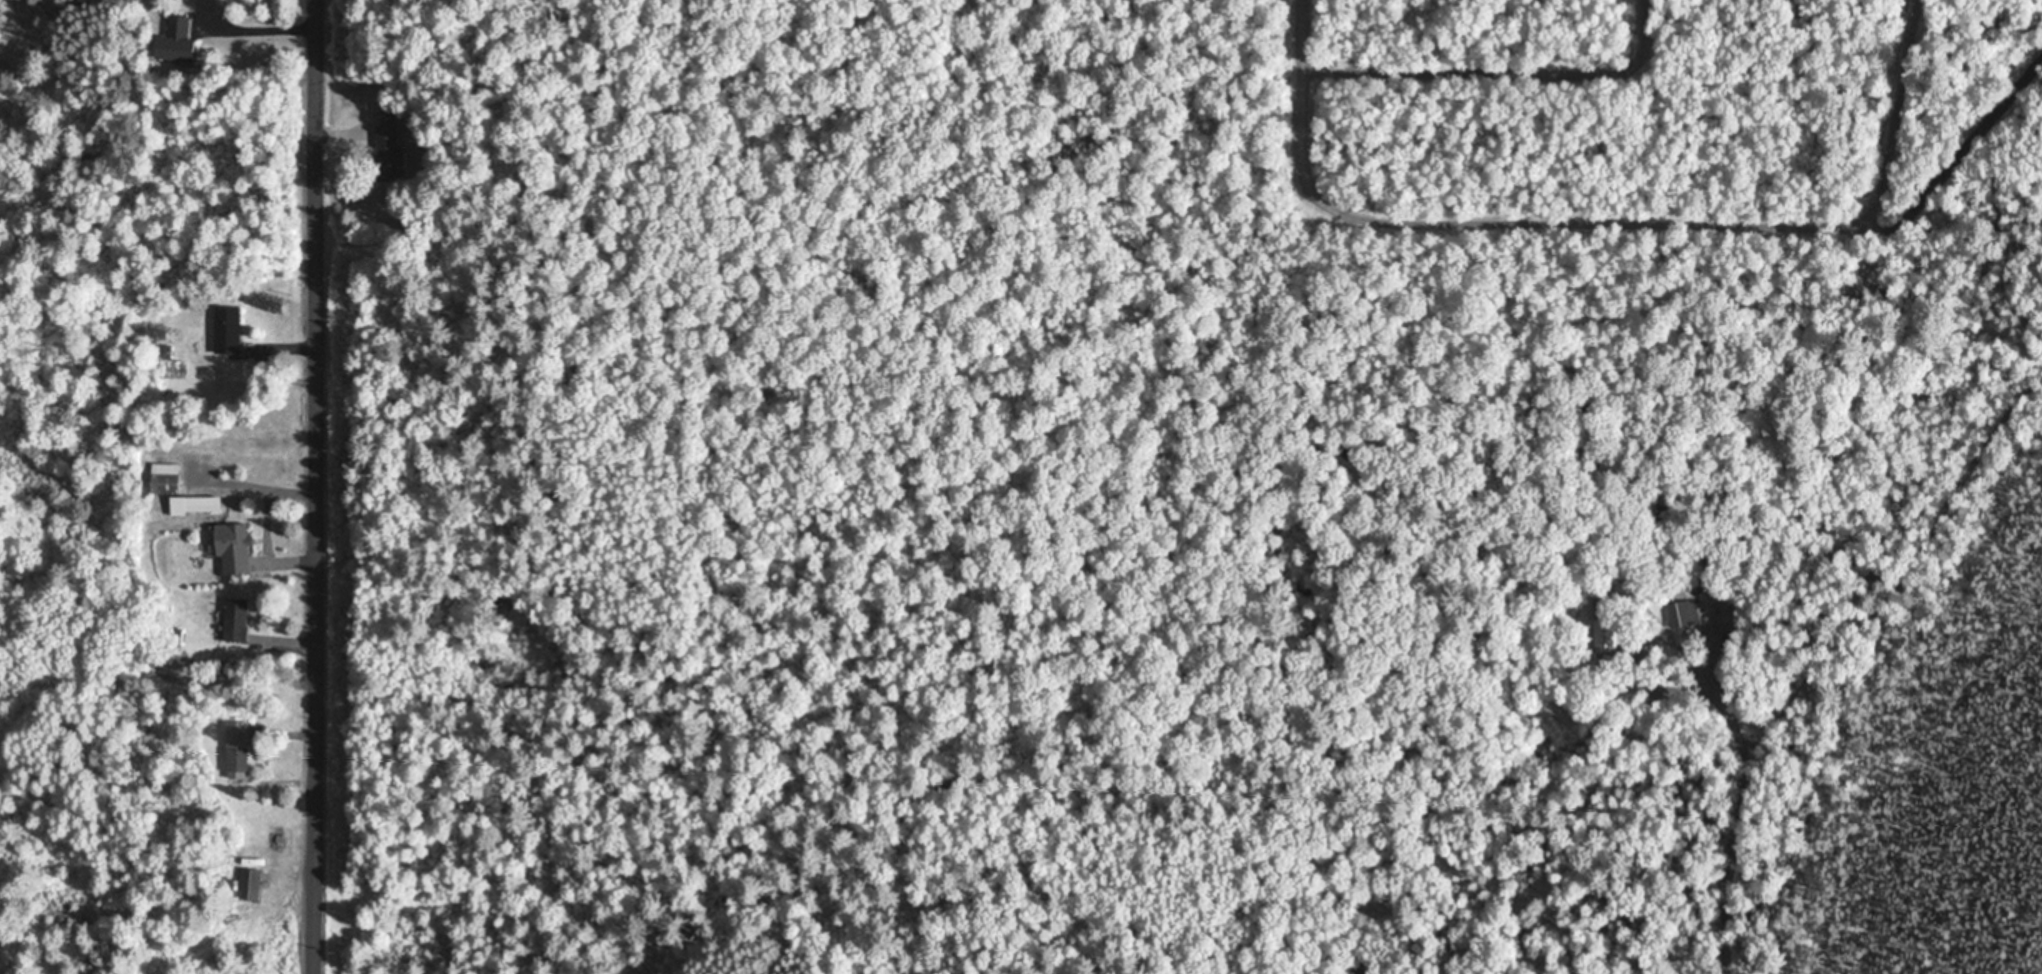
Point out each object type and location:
building: (213, 7)
building: (174, 41)
road: (1491, 50)
building: (386, 152)
road: (1595, 215)
building: (226, 329)
building: (163, 479)
road: (317, 487)
building: (230, 549)
building: (234, 620)
building: (1683, 622)
building: (1607, 626)
building: (236, 750)
building: (248, 884)

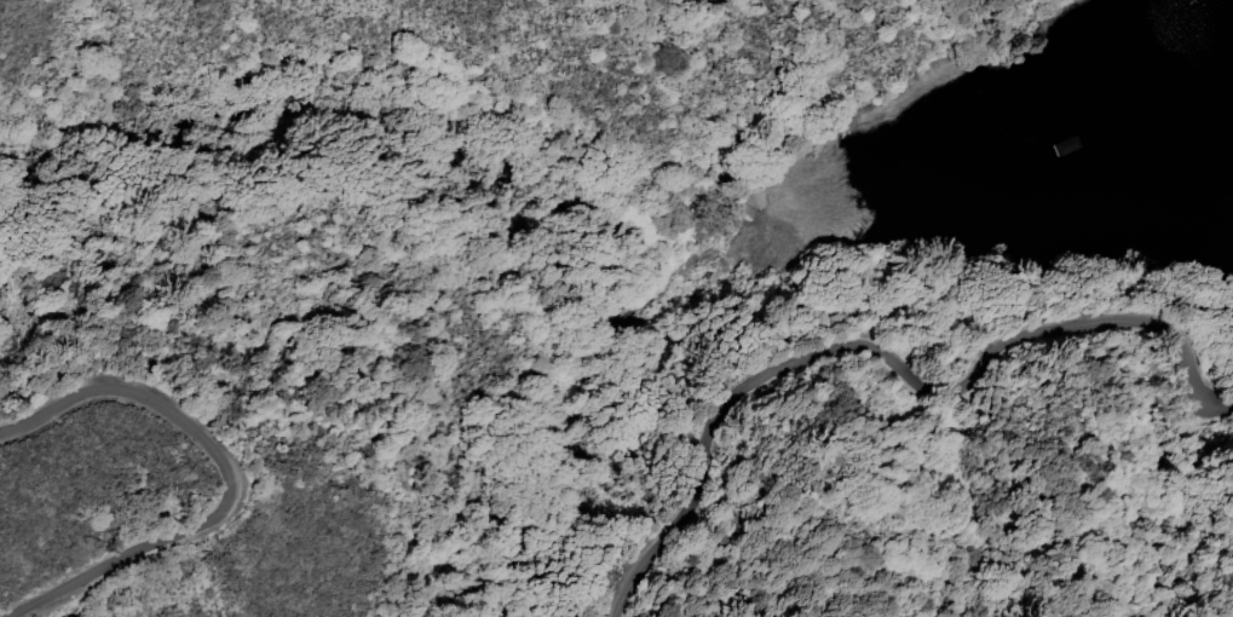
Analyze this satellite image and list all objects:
road: (891, 351)
road: (227, 474)

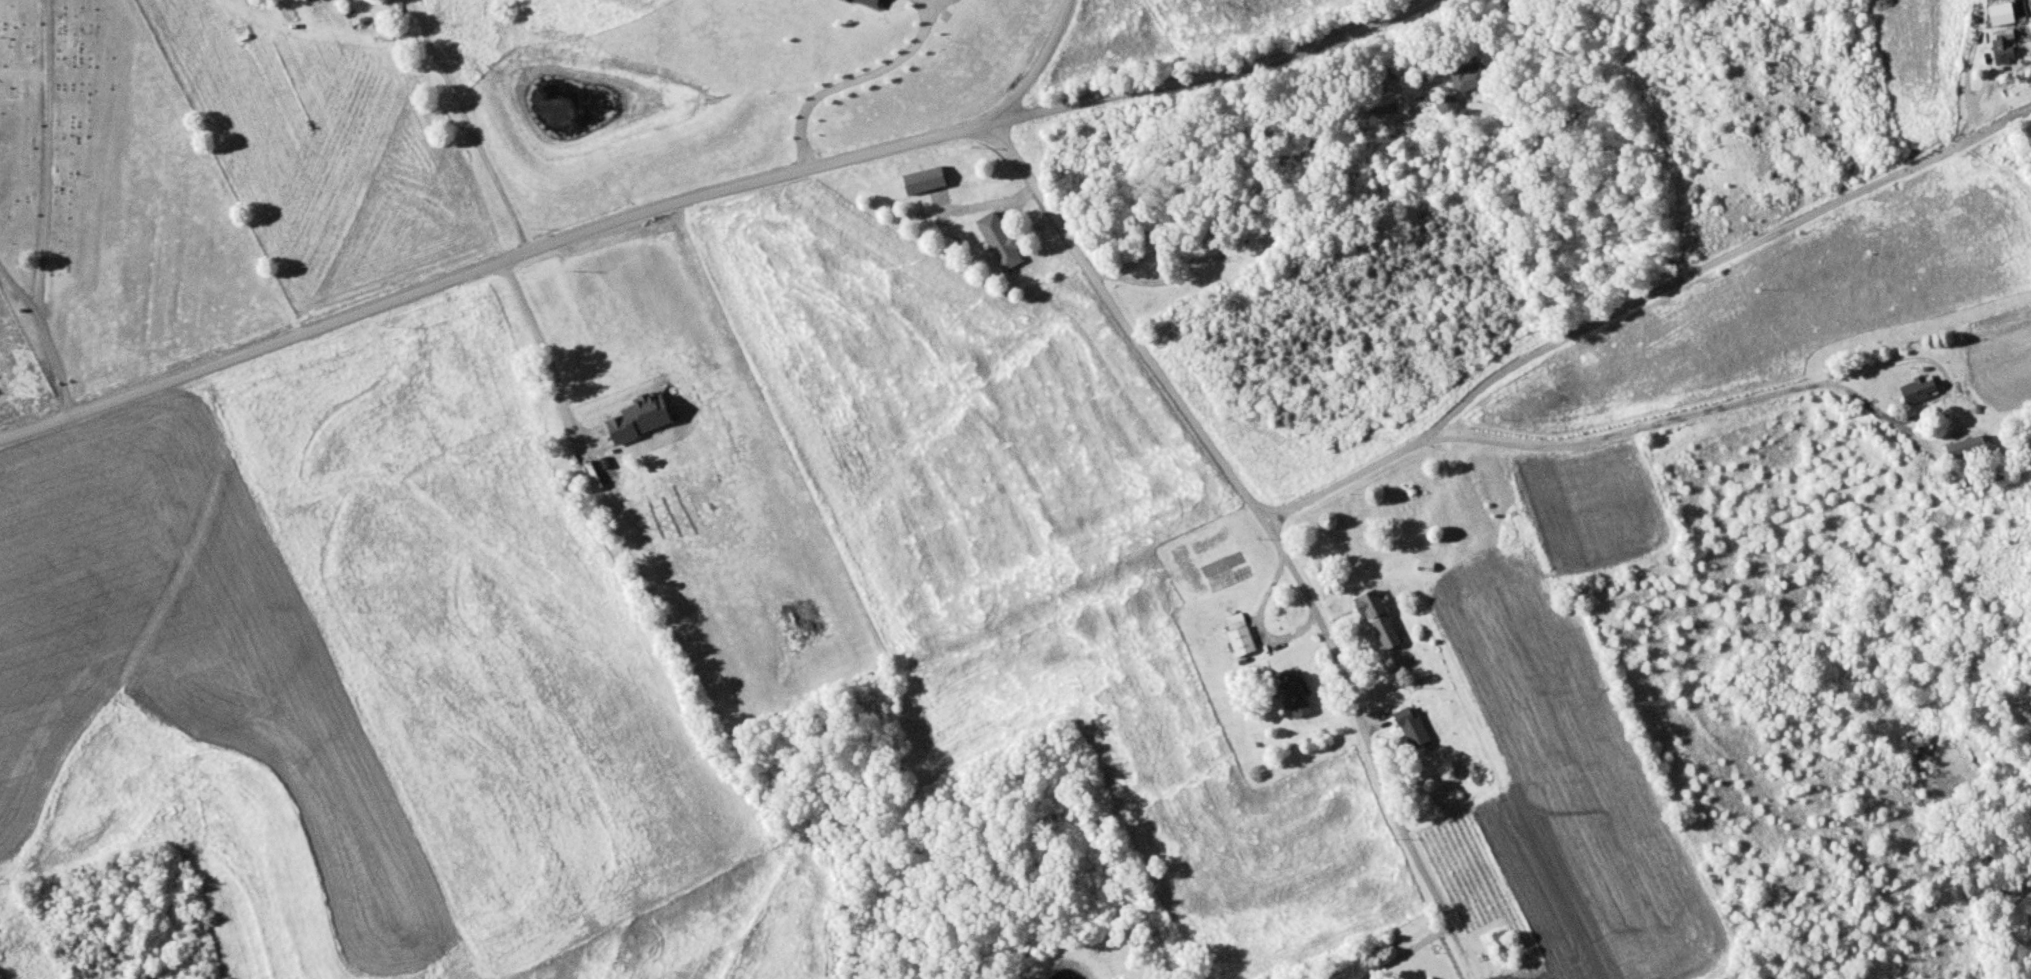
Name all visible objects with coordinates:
road: (1028, 61)
road: (854, 79)
road: (465, 124)
road: (47, 156)
road: (688, 204)
park: (110, 208)
road: (17, 290)
road: (1637, 300)
road: (550, 358)
road: (55, 364)
road: (1627, 433)
road: (1254, 506)
road: (1408, 951)

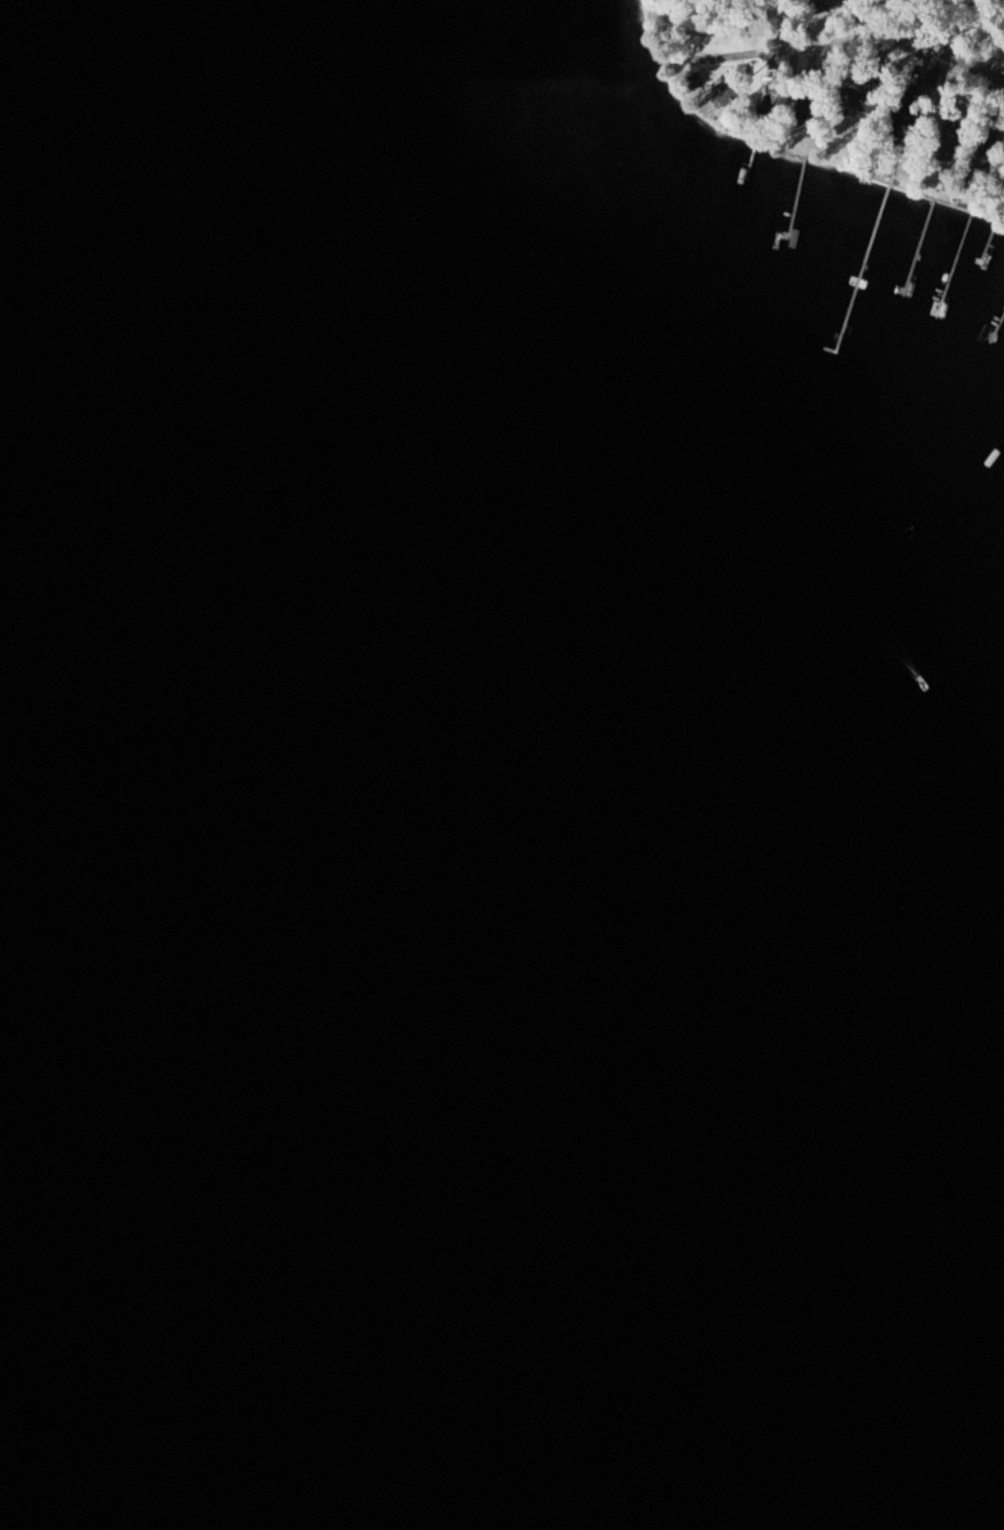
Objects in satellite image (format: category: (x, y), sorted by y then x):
road: (849, 18)
road: (838, 37)
building: (696, 82)
building: (727, 93)
building: (860, 100)
building: (809, 111)
building: (952, 145)

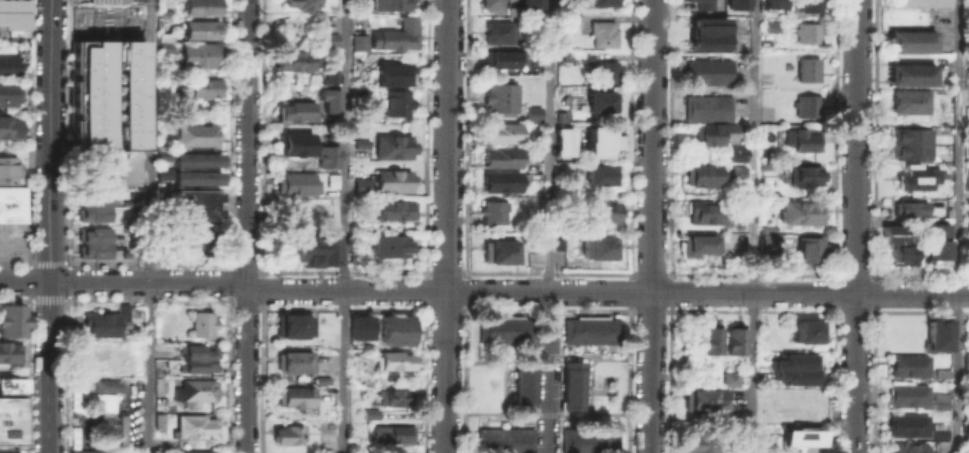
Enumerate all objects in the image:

====================

- **DESCRIPTION OF THE TASK**
Your copy should match the data above exactly, apart from the pictures.

- **ANSWER AREA**
Point out each object type and location:
building: (213, 7)
building: (174, 41)
road: (1491, 50)
building: (386, 152)
road: (1595, 215)
building: (226, 329)
building: (163, 479)
road: (317, 487)
building: (230, 549)
building: (234, 620)
building: (1683, 622)
building: (1607, 626)
building: (236, 750)
building: (248, 884)

Analyze this satellite image and list all objects:
road: (891, 351)
road: (227, 474)

Name all visible objects with coordinates:
road: (1028, 61)
road: (854, 79)
road: (465, 124)
road: (47, 156)
road: (688, 204)
park: (110, 208)
road: (17, 290)
road: (1637, 300)
road: (550, 358)
road: (55, 364)
road: (1627, 433)
road: (1254, 506)
road: (1408, 951)

Objects in satellite image (format: category: (x, y), sorted by y then x):
road: (849, 18)
road: (838, 37)
building: (696, 82)
building: (727, 93)
building: (860, 100)
building: (809, 111)
building: (952, 145)

Enumerate all objects in the image:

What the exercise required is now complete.